__WORK REQUEST__:
All pictures are to be excluded when the data below is output verbatim.

------------------------------

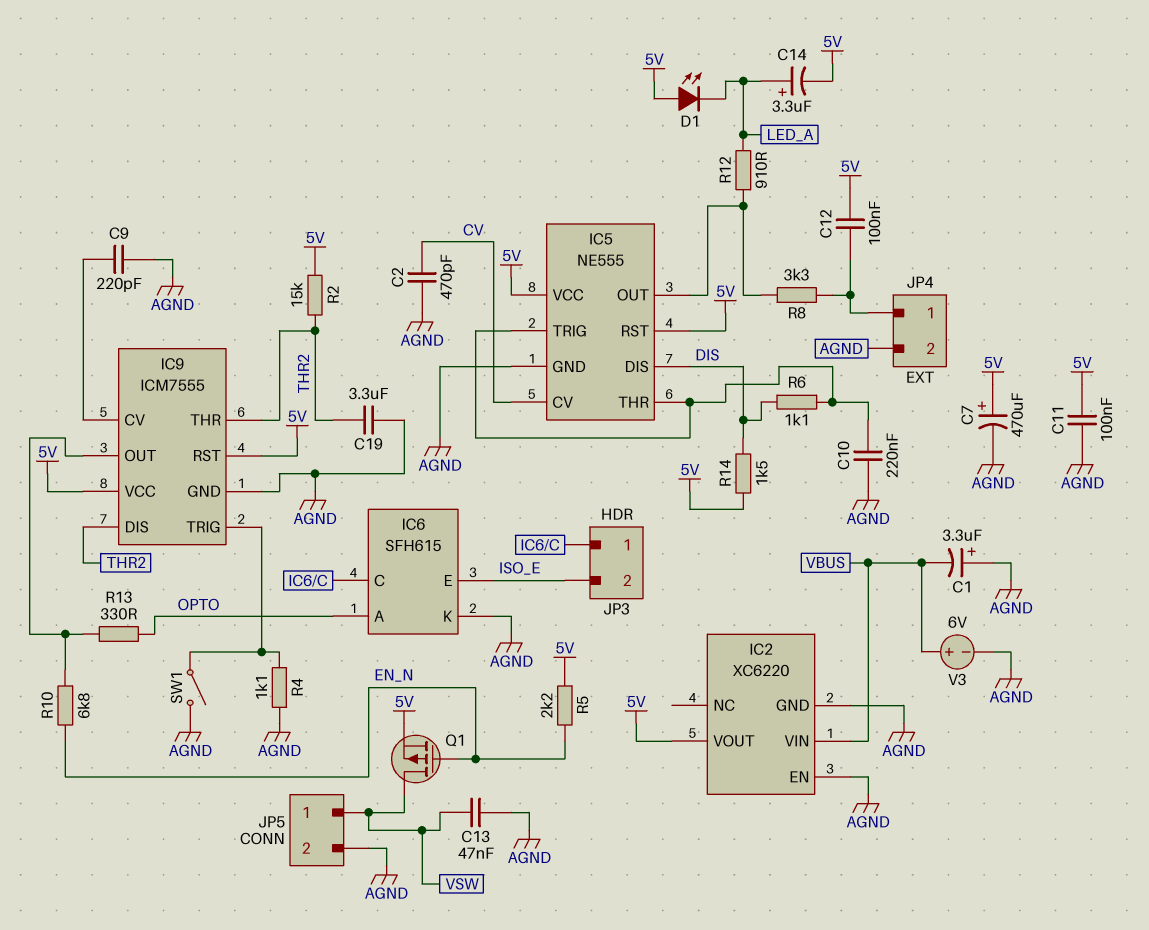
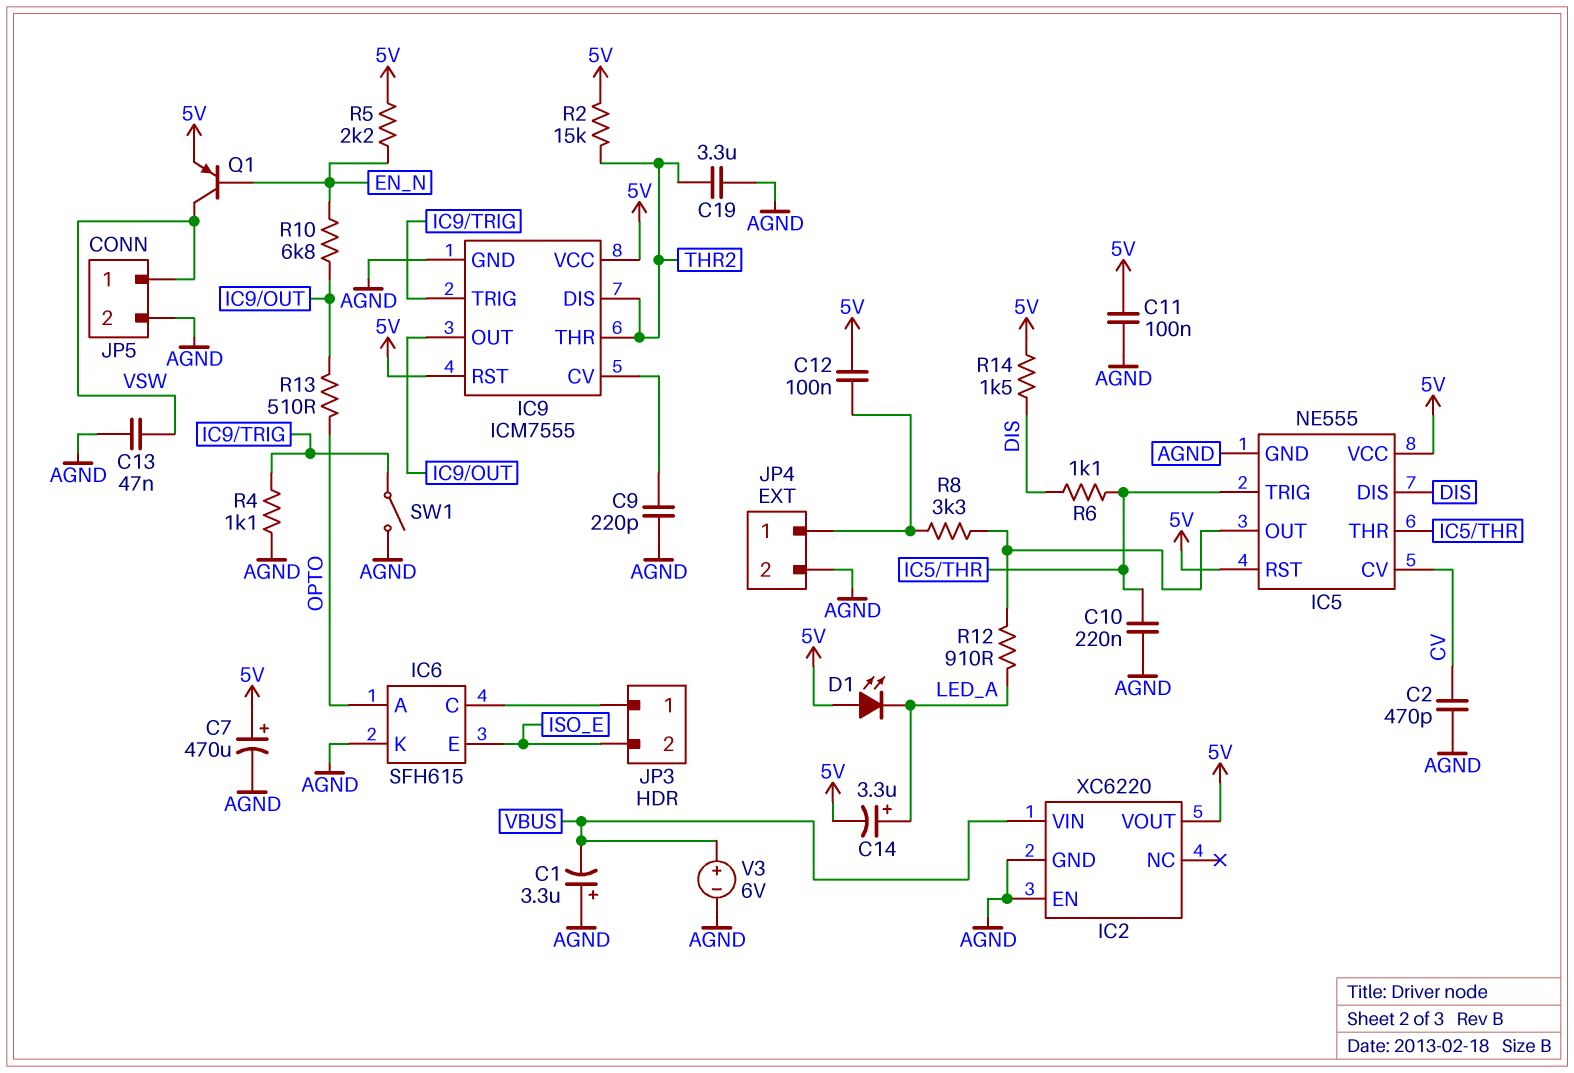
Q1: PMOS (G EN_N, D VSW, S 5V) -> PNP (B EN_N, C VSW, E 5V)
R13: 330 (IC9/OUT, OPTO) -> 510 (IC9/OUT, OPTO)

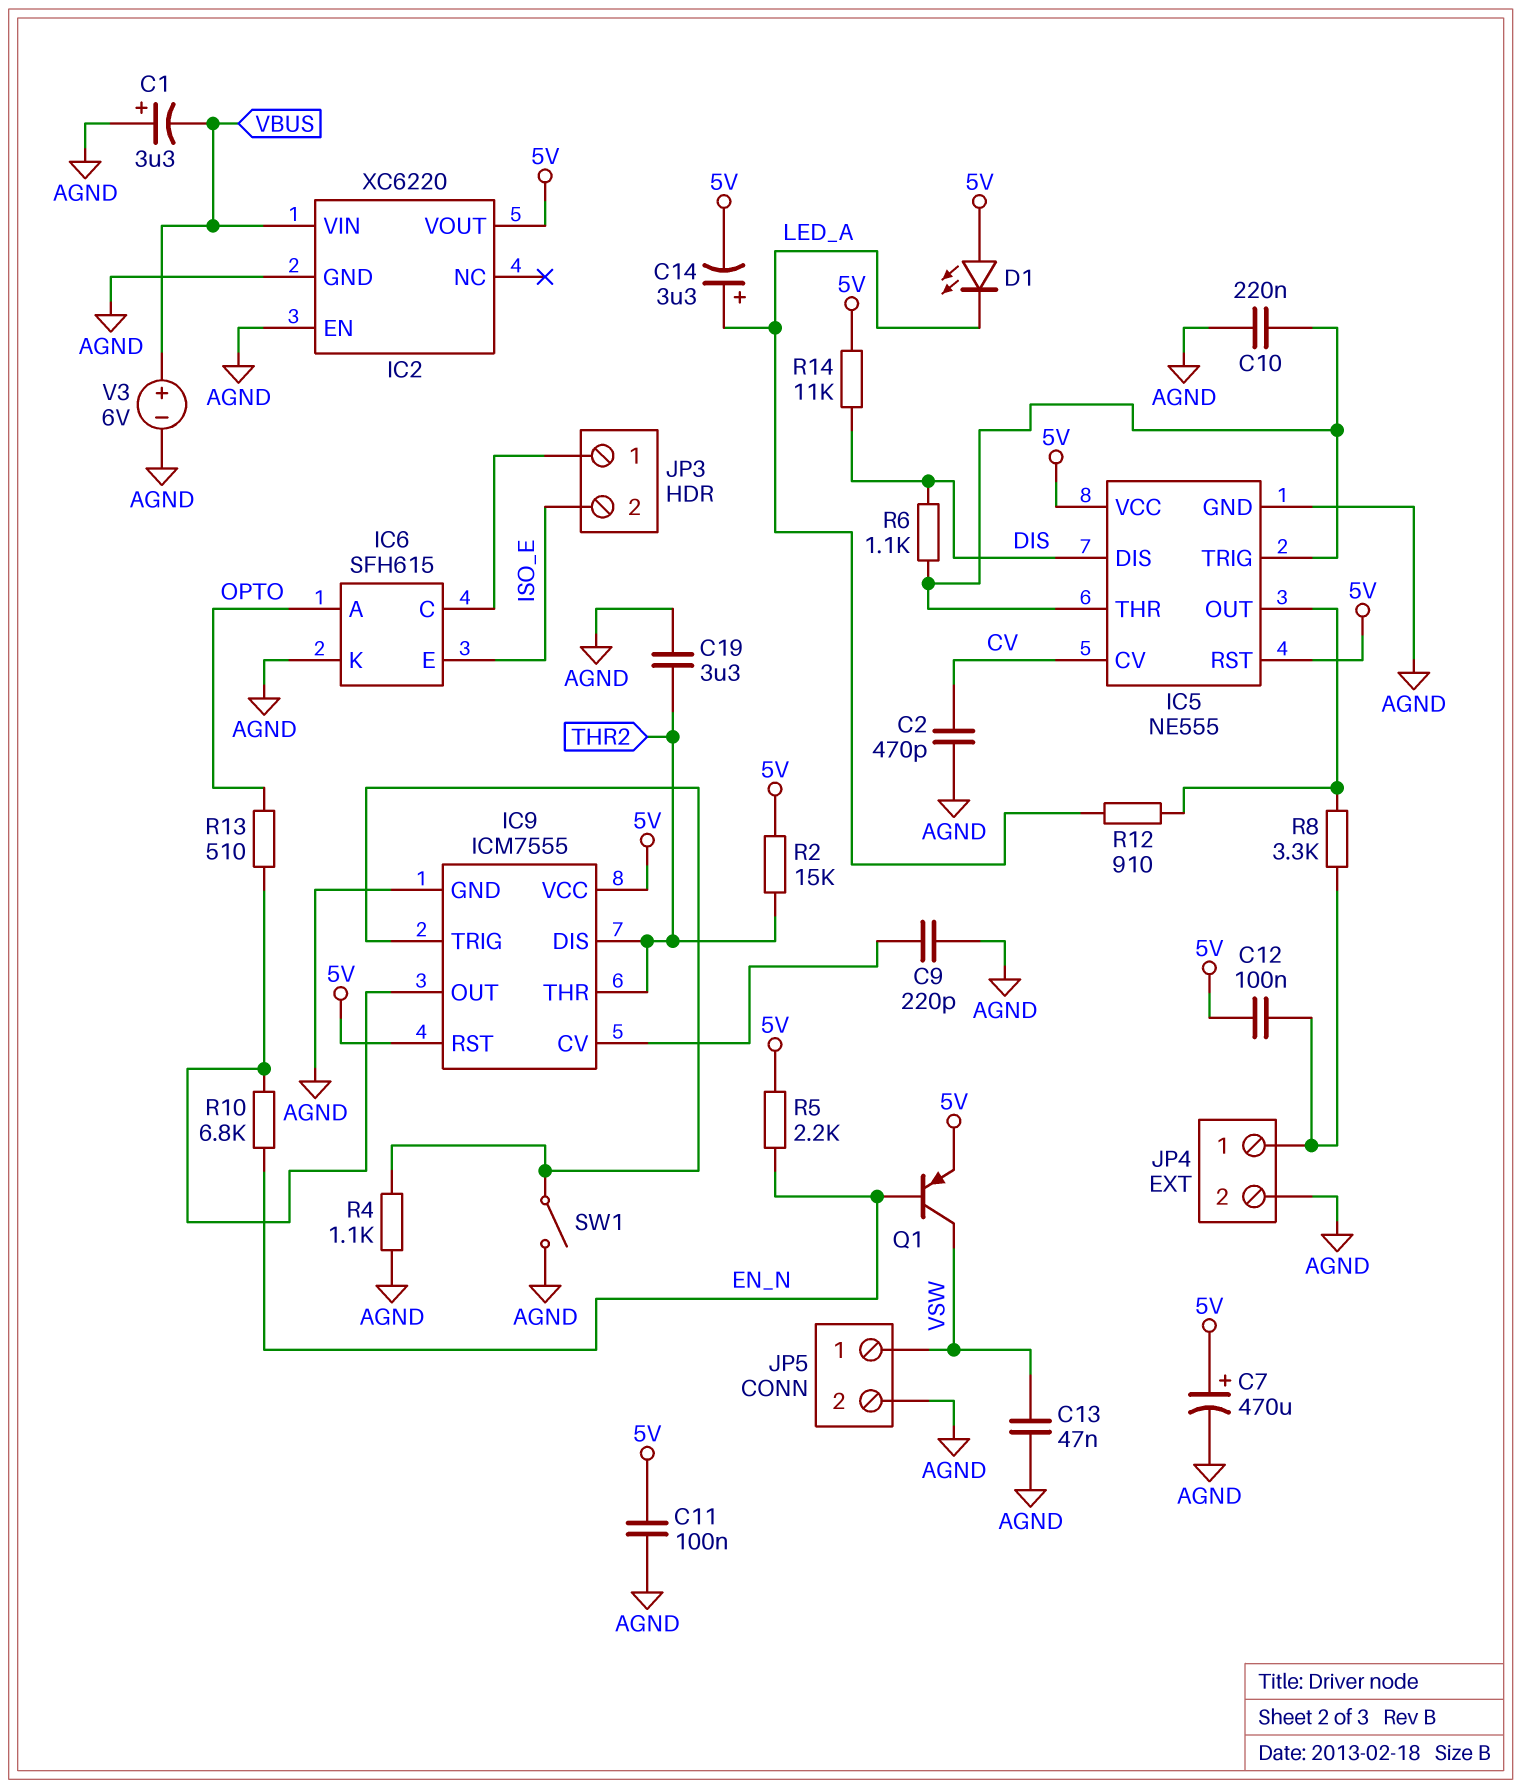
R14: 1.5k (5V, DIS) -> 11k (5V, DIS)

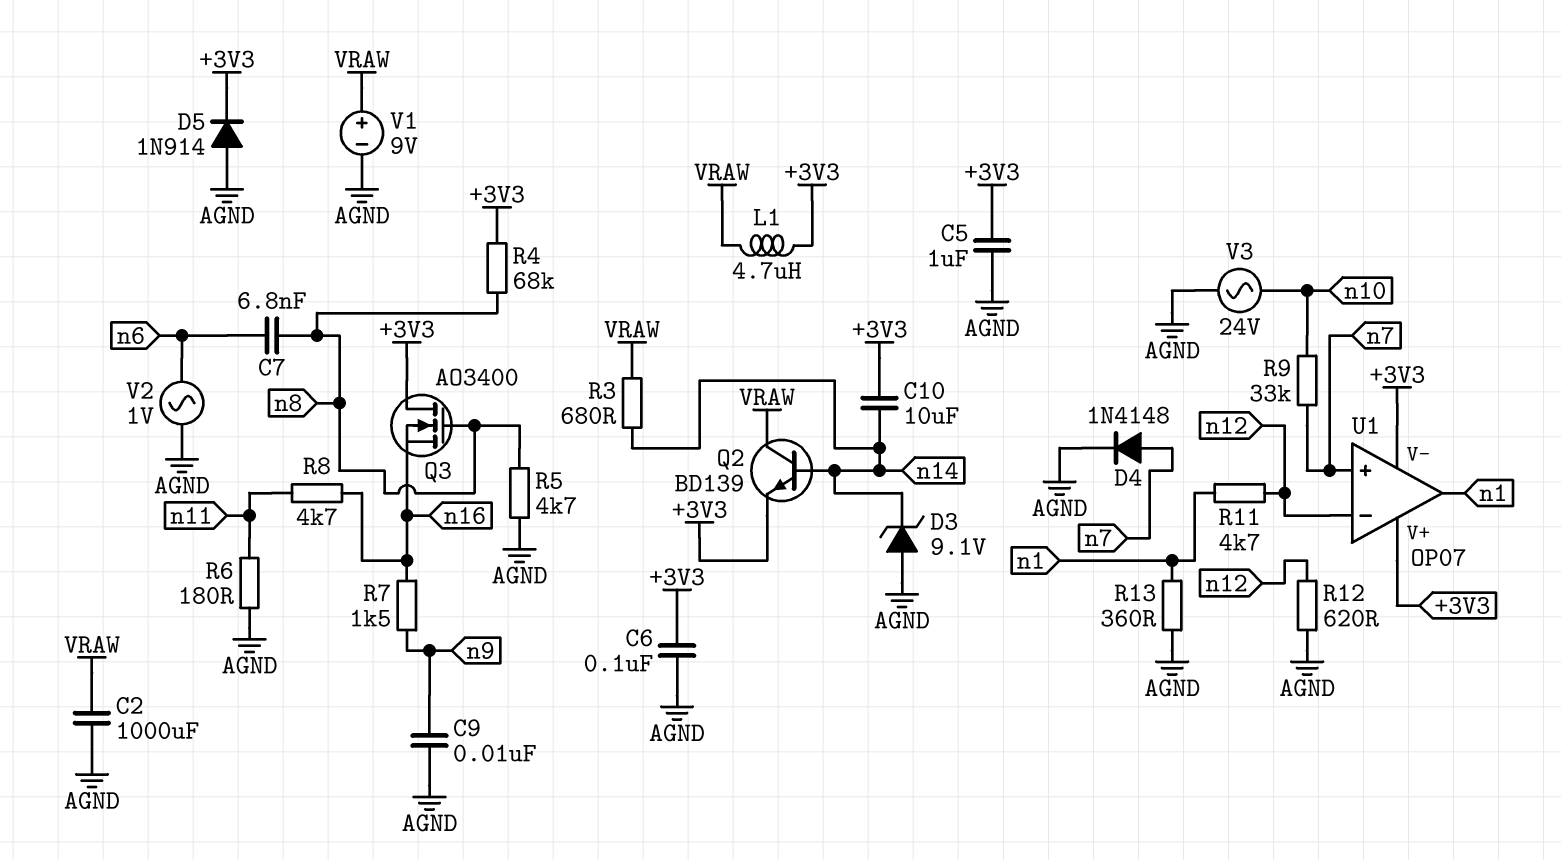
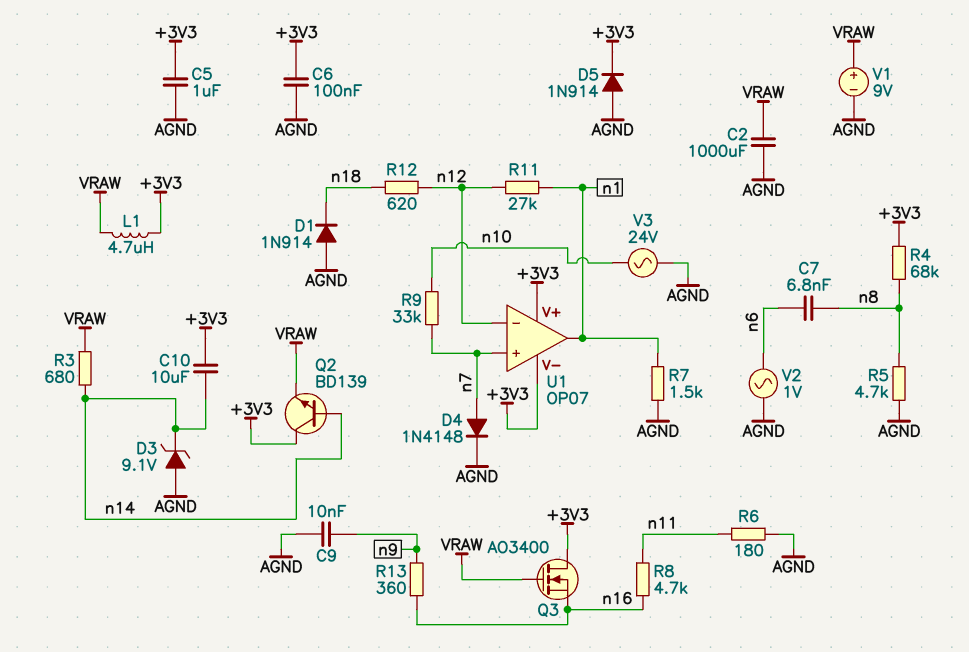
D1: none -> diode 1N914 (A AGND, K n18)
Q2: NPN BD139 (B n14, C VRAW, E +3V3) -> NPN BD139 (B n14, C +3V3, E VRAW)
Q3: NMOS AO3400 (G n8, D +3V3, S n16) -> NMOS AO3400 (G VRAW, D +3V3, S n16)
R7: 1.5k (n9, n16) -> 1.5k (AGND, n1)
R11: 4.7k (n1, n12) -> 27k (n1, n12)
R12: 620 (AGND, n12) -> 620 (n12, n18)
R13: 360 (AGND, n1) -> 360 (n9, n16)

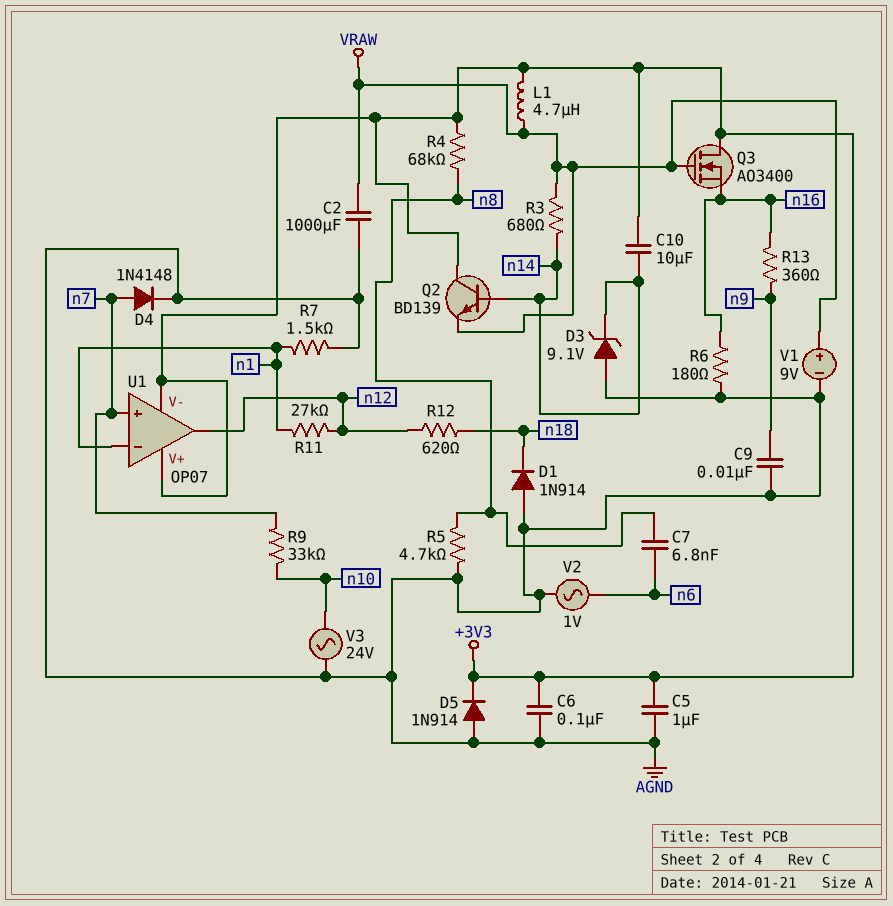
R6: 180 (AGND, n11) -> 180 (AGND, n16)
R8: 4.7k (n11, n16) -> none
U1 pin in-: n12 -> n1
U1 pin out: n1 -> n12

------------------------------

__TASK RESPONSE__:
Q1: PMOS (G EN_N, D VSW, S 5V) -> PNP (B EN_N, C VSW, E 5V)
R13: 330 (IC9/OUT, OPTO) -> 510 (IC9/OUT, OPTO)

R14: 1.5k (5V, DIS) -> 11k (5V, DIS)

D1: none -> diode 1N914 (A AGND, K n18)
Q2: NPN BD139 (B n14, C VRAW, E +3V3) -> NPN BD139 (B n14, C +3V3, E VRAW)
Q3: NMOS AO3400 (G n8, D +3V3, S n16) -> NMOS AO3400 (G VRAW, D +3V3, S n16)
R7: 1.5k (n9, n16) -> 1.5k (AGND, n1)
R11: 4.7k (n1, n12) -> 27k (n1, n12)
R12: 620 (AGND, n12) -> 620 (n12, n18)
R13: 360 (AGND, n1) -> 360 (n9, n16)

R6: 180 (AGND, n11) -> 180 (AGND, n16)
R8: 4.7k (n11, n16) -> none
U1 pin in-: n12 -> n1
U1 pin out: n1 -> n12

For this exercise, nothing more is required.